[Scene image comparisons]
++++

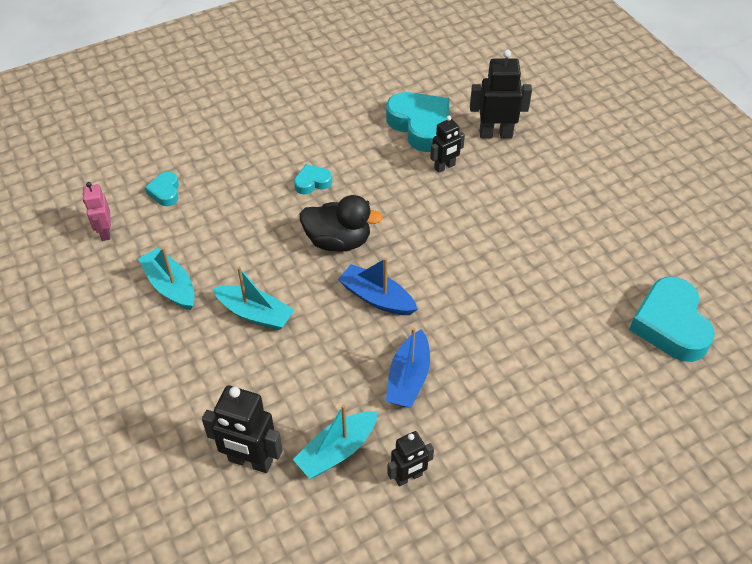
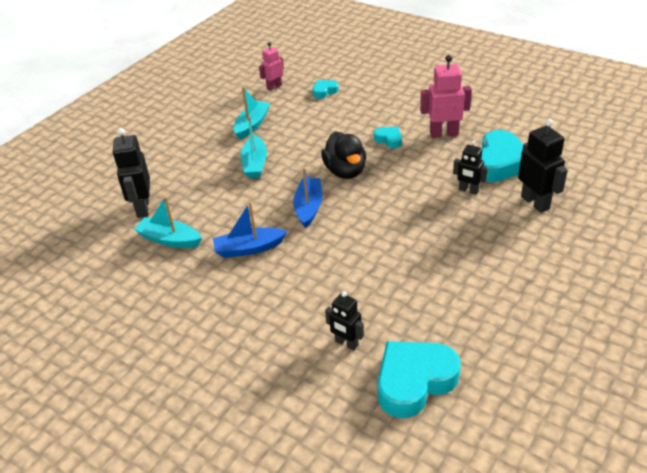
camera: 65 degrees right, 10 degrees down
black robot [387,431,434,487] -> black robot moved to [325,291,364,350]
none -> pink robot [420,55,472,138]

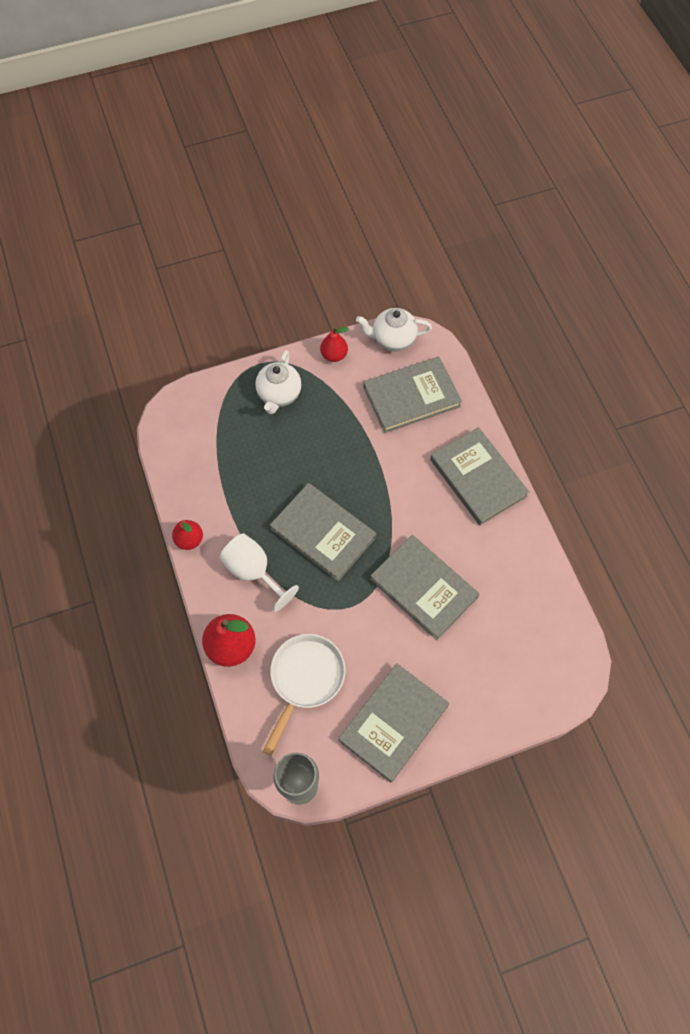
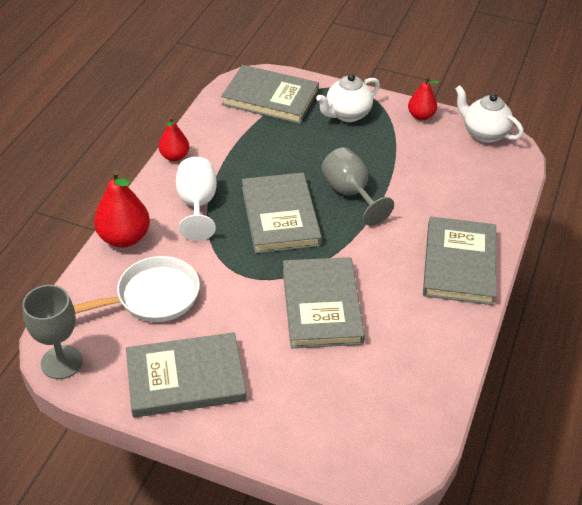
camera: 40 degrees right, 20 degrees down
grey book [363,357,462,433] -> grey book moved to [221,65,319,124]
none -> grey goblet [321,147,394,226]

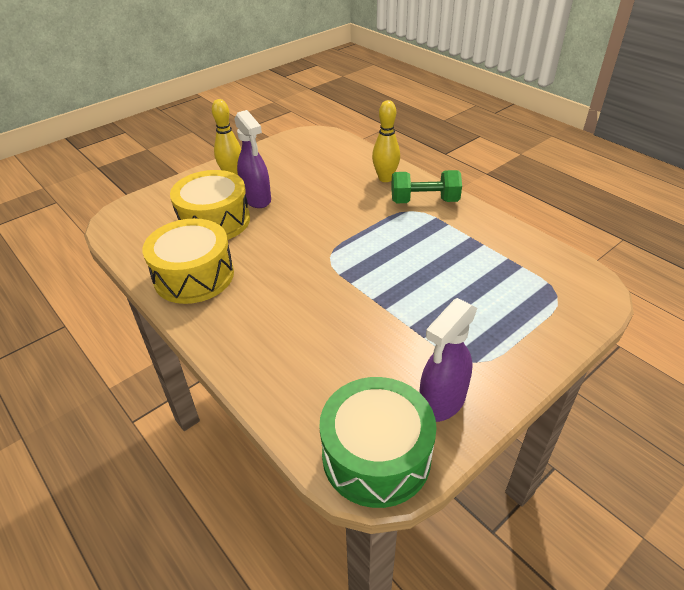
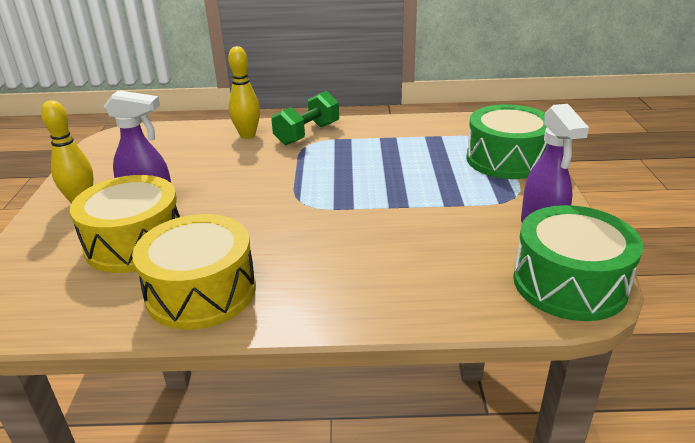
camera: 50 degrees left, 10 degrees down
none -> green drum [466,104,547,179]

++++

◆ Your instructions
Return the data above unchanged. Pictures are not part of the copy.

◆ Expected output
camera: 65 degrees right, 10 degrees down
black robot [387,431,434,487] -> black robot moved to [325,291,364,350]
none -> pink robot [420,55,472,138]

camera: 40 degrees right, 20 degrees down
grey book [363,357,462,433] -> grey book moved to [221,65,319,124]
none -> grey goblet [321,147,394,226]

camera: 50 degrees left, 10 degrees down
none -> green drum [466,104,547,179]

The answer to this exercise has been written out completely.